**PROVIDED INFORMATION**
★ ★ ★ ★ ★
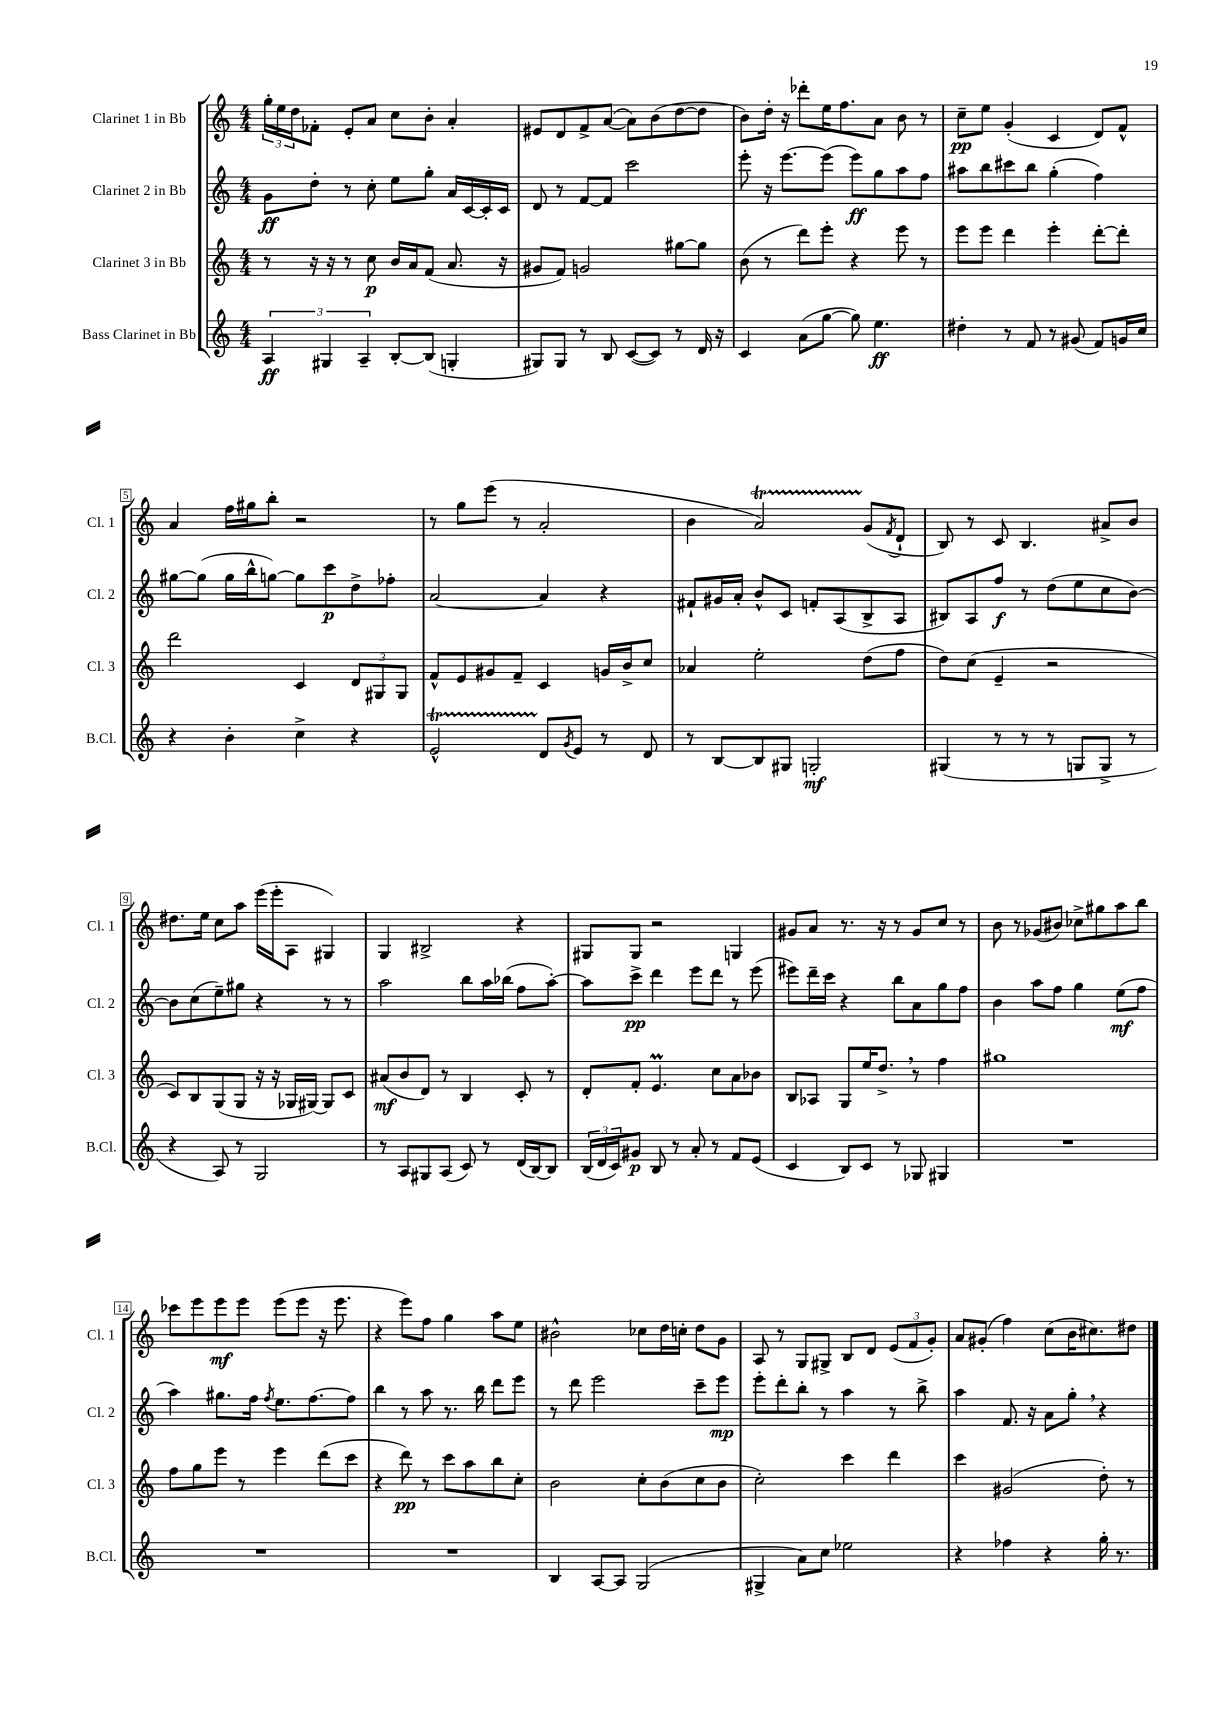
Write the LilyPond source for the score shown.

<<
\new StaffGroup <<
\new Staff = "s0" \with { instrumentName = "Clarinet 1 in Bb" shortInstrumentName = "Cl. 1" } {
    \clef treble \key c \major \numericTimeSignature \time 4/4
    \tuplet 3/2 { g''16-. e''16 d''16 } fes'8-. e'8-. a'8 c''8 b'8-. a'4-. |
    eis'8 d'8 f'8-> a'8~( a'8) b'8( d''8~ d''8 |
    b'8) d''16-. r16 des'''8-. e''16 f''8. a'8 b'8 r8 |
    c''8--\pp e''8 g'4-.( c'4 d'8) f'8-^ |
    a'4 f''16 gis''16 b''8-. r2 |
    r8 g''8 e'''8( r8 a'2-. |
    b'4 a'2\startTrillSpan) g'8\stopTrillSpan( \acciaccatura { f'8 } d'8-! |
    b8) r8 c'8 b4. ais'8-> b'8 |
    dis''8. e''16 c''8 a''8 e'''16( e'''16-. a8 gis4) |
    g4 bis2-> r4 |
    gis8 gis8 r2 g4 |
    gis'8 a'8 r8. r16 r8 gis'8 c''8 r8 |
    b'8 r8 ges'8( bis'8) ces''8-> gis''8 a''8 b''8 |
    ces'''8 e'''8 e'''8\mf e'''8 e'''8( e'''8 r16 e'''8. |
    r4 e'''8) f''8 g''4 a''8 e''8 |
    bis'2-^ ces''8 d''16 c''16-. d''8 g'8 |
    a8 r8 g8 gis8-> b8 d'8 \tuplet 3/2 { e'8( f'8 g'8-.) } |
    a'8 gis'8-.( f''4) c''8( b'16 cis''8.) dis''8 \bar "|." |
}
\new Staff = "s1" \with { instrumentName = "Clarinet 2 in Bb" shortInstrumentName = "Cl. 2" } {
    \clef treble \key c \major \numericTimeSignature \time 4/4
    g'8\ff d''8-. r8 c''8-. e''8 g''8-. a'16 c'16~ c'16-. c'16 |
    d'8 r8 f'8~ f'8 c'''2 |
    e'''8-. r16 e'''8.~ e'''8( e'''8\ff) g''8 a''8 f''8 |
    ais''8 b''8 cis'''8 b''8 g''4-.( f''4) |
    gis''8~ gis''8( gis''16 b''16-^ g''8~) g''8 c'''8\p d''8-> fes''8-. |
    a'2~ a'4 r4 |
    fis'8-! gis'16 a'16-. b'8-^ c'8 f'8-. a8( b8-> a8 |
    bis8) a8 f''8\f r8 d''8( e''8 c''8 b'8~) |
    b'8 c''8( e''8--) gis''8 r4 r8 r8 |
    a''2 b''8 a''16 bes''16( f''8 a''8~-.) |
    a''8 c'''8->\pp d'''4 e'''8 d'''8 r8 e'''8( |
    eis'''8) d'''16-- c'''16 r4 b''8 a'8 g''8 f''8 |
    b'4 a''8 f''8 g''4 e''8\mf( f''8 |
    a''4) gis''8. f''16 \acciaccatura { f''8 } e''8. f''8.~ f''8 |
    b''4 r8 a''8 r8. b''16 d'''8 e'''8 |
    r8 d'''8 e'''2 c'''8-- e'''8\mp |
    e'''8-. d'''8-. b''8-. r8 a''4 r8 b''8-> |
    a''4 f'8. r16 a'8 g''8-. \breathe r4 \bar "|." |
}
\new Staff = "s2" \with { instrumentName = "Clarinet 3 in Bb" shortInstrumentName = "Cl. 3" } {
    \clef treble \key c \major \numericTimeSignature \time 4/4
    r8 r16 r16 r8 c''8\p b'16 a'16 f'8( a'8. r16 |
    gis'8 f'8) g'2 gis''8~ gis''8 |
    b'8( r8 d'''8) e'''8-. r4 e'''8 r8 |
    e'''8 e'''8 d'''4 e'''4-. d'''8~-. d'''8-. |
    d'''2 c'4 \tuplet 3/2 { d'8 gis8 gis8 } |
    f'8-^ e'8 gis'8 f'8-- c'4 g'16 b'16-> c''8 |
    aes'4 e''2-. d''8( f''8 |
    d''8) c''8( e'4-- r2 |
    c'8) b8 g8( g8 r16 r16 ges16 gis16~) gis8 c'8 |
    ais'8\mf( b'8 d'8) r8 b4 c'8-. r8 |
    d'8-. f'8-. e'4.\prall c''8 a'8 bes'8 |
    b8 aes8 g8 e''16 d''8.-> \breathe r8 f''4 |
    gis''1 |
    f''8 g''8 e'''8 r8 e'''4 d'''8( c'''8 |
    r4 d'''8\pp) r8 c'''8 a''8 b''8 c''8-. |
    b'2 c''8-. b'8( c''8 b'8 |
    c''2-.) c'''4 d'''4 |
    c'''4 gis'2( d''8-.) r8 \bar "|." |
}
\new Staff = "s3" \with { instrumentName = "Bass Clarinet in Bb" shortInstrumentName = "B.Cl." } {
    \clef treble \key c \major \numericTimeSignature \time 4/4
    \tuplet 3/2 { a4\ff gis4 a4-- } b8~-. b8( g4-. |
    gis8) gis8 r8 b8 c'8~( c'8) r8 d'16 r16 |
    c'4 a'8( g''8~ g''8) e''4.\ff |
    dis''4-. r8 f'8 r8 gis'8( f'8) g'16 c''16 |
    r4 b'4-. c''4-> r4 |
    e'2-^\startTrillSpan d'8\stopTrillSpan \acciaccatura { g'8 } e'8 r8 d'8 |
    r8 b8~ b8 gis8 g2-.\mf |
    gis4( r8 r8 r8 g8 g8-> r8 |
    r4 a8) r8 g2 |
    r8 a8 gis8 a8( c'8) r8 d'16( b16~) b8 |
    \tuplet 3/2 { b16( d'16 c'16) } gis'8\p b8 r8 a'8-. r8 f'8 e'8( |
    c'4 b8) c'8 r8 ges8 gis4 |
    R1 |
    R1 |
    R1 |
    b4 a8~ a8 g2( |
    gis4-> a'8) c''8 ees''2 |
    r4 fes''4 r4 g''16-. r8. \bar "|." |
}
>>
>>
\layout { \context { \Score \override BarNumber.stencil = #(make-stencil-boxer 0.1 0.3 ly:text-interface::print) } }
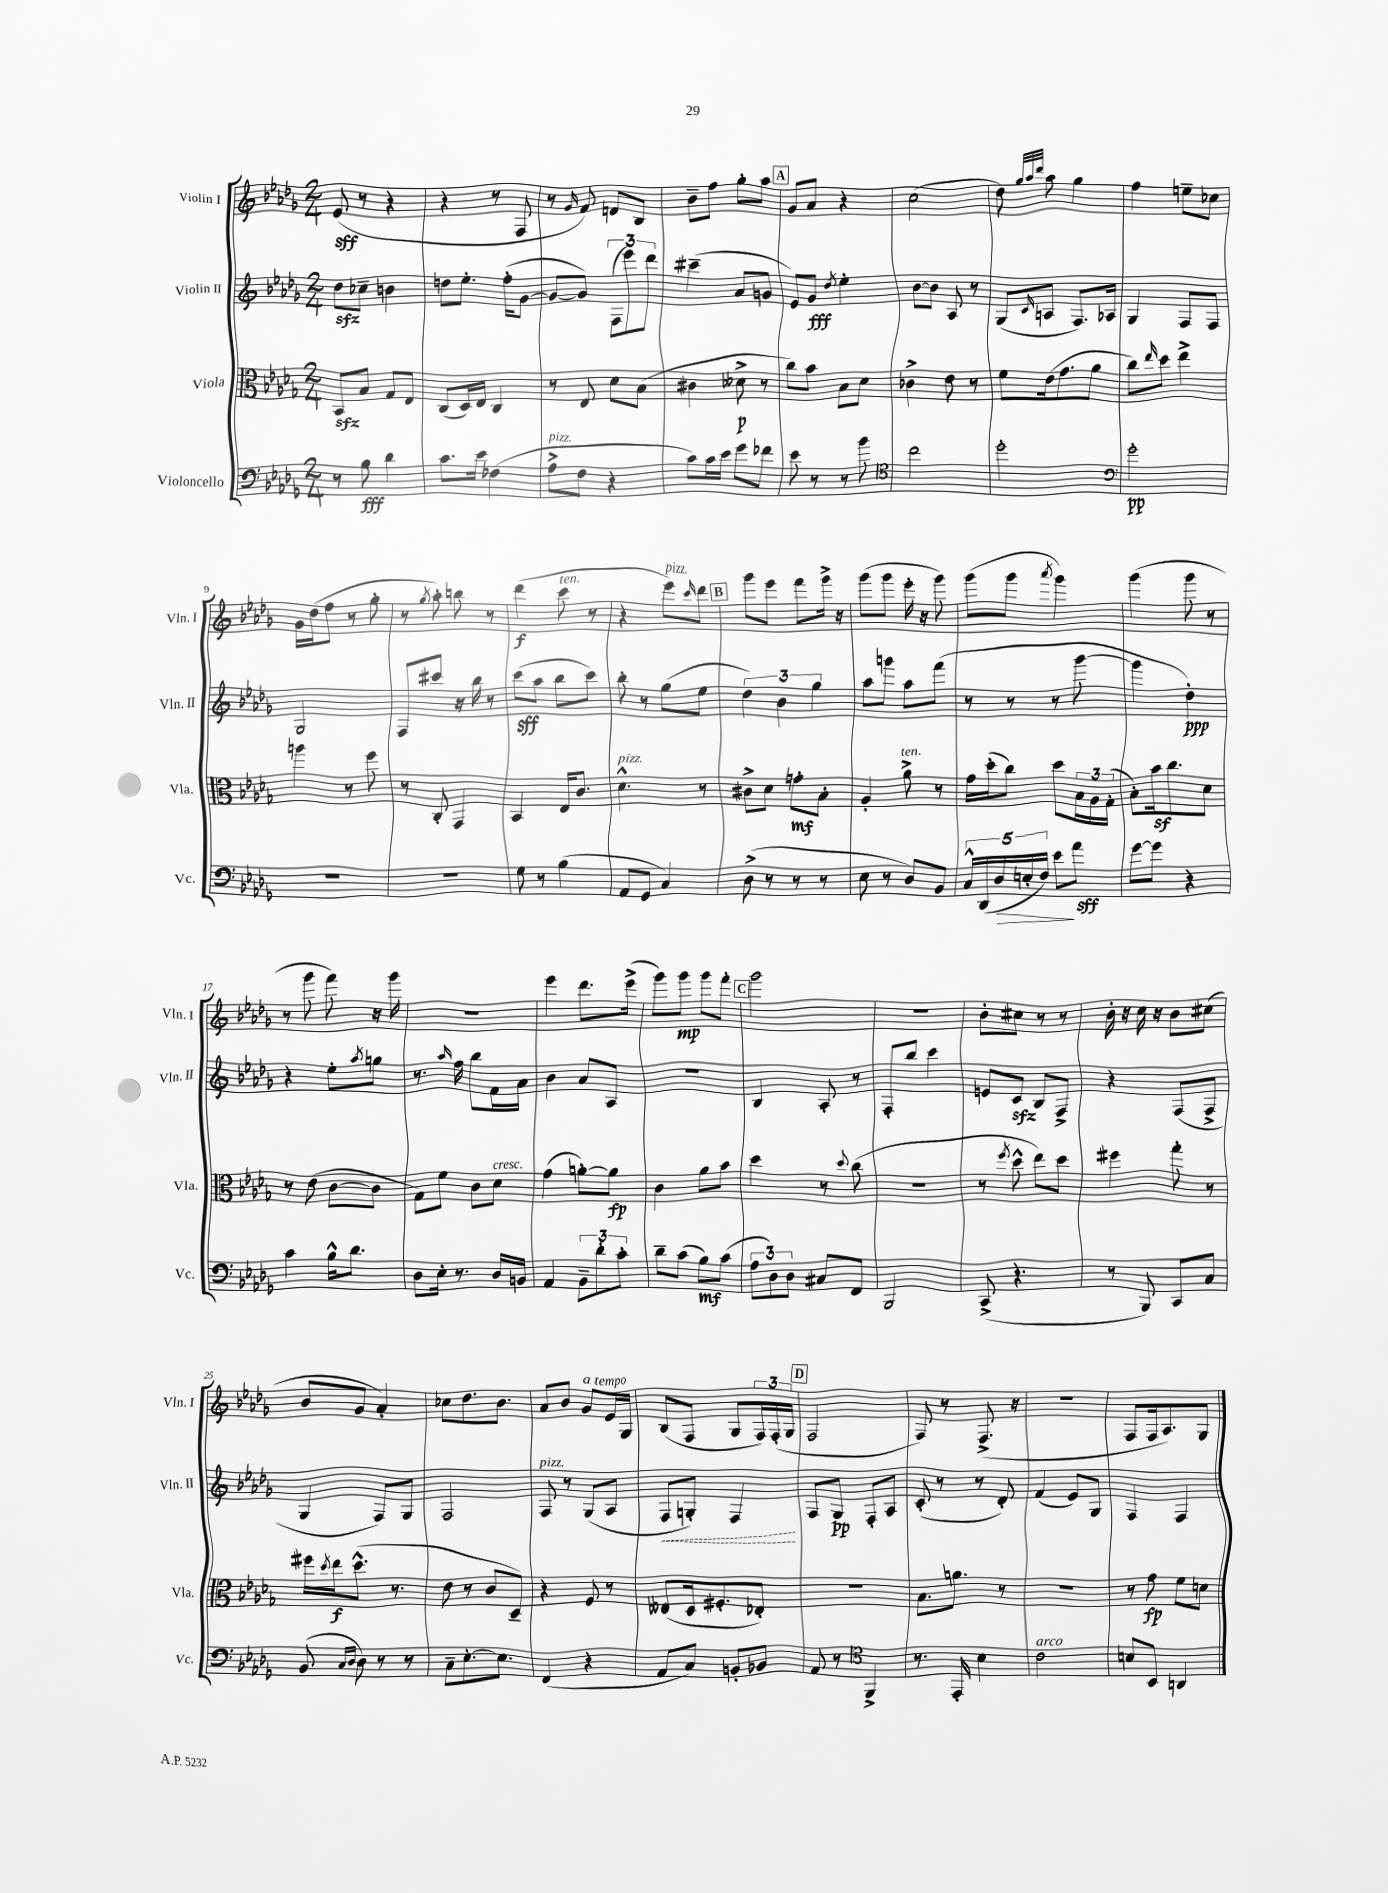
★ ★ ★ ★ ★
**SHORT TASK**
Collect every line in the listing above that contains the string "tuplet", copying each line in full.

**WRITTEN SOLUTION**
    \tuplet 3/2 { g''16-. e''16 d''16 } fes'8-. e'8-. a'8 c''8 b'8-. a'4-. |
    a8 r8 g8 gis8-> b8 d'8 \tuplet 3/2 { e'8( f'8 g'8-.) } |
    d'''2 c'4 \tuplet 3/2 { d'8 gis8 gis8 } |
    \tuplet 3/2 { a4\ff gis4 a4-- } b8~-. b8( g4-. |
    \tuplet 3/2 { b16( d'16 c'16) } gis'8\p b8 r8 a'8-. r8 f'8 e'8( |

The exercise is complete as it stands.